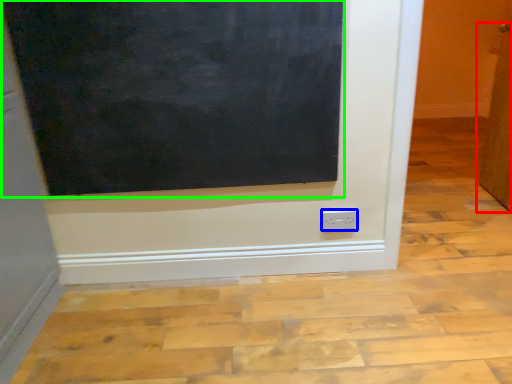
Question: Considering the real-world distances, which object is farthest from door (highlighted by a red box)? power plugs and sockets (highlighted by a blue box) or bulletin board (highlighted by a green box)?

Choices:
 (A) power plugs and sockets
 (B) bulletin board

Answer: (B)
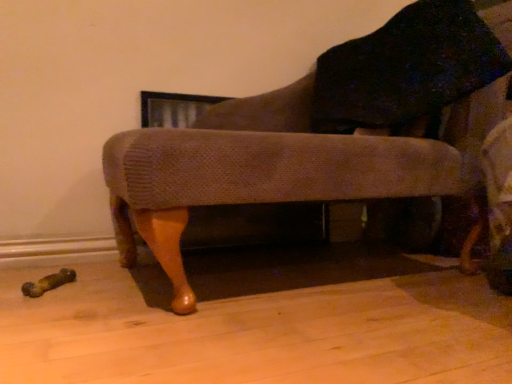
Identify the location of knitted fabric ottoman at center. (326, 131).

━━━━━━━━━━

### Exercise instructions:
Copy out the material again, switching each "highlighted" to "marked" and keeping everything else the same. Leave the pictures out.

### Solved problem:
Question: Considering the real-world distances, which object is farthest from door (marked by a red box)? power plugs and sockets (marked by a blue box) or bulletin board (marked by a green box)?

Choices:
 (A) power plugs and sockets
 (B) bulletin board

Answer: (B)
Identify the location of knitted fabric ottoman at center. (326, 131).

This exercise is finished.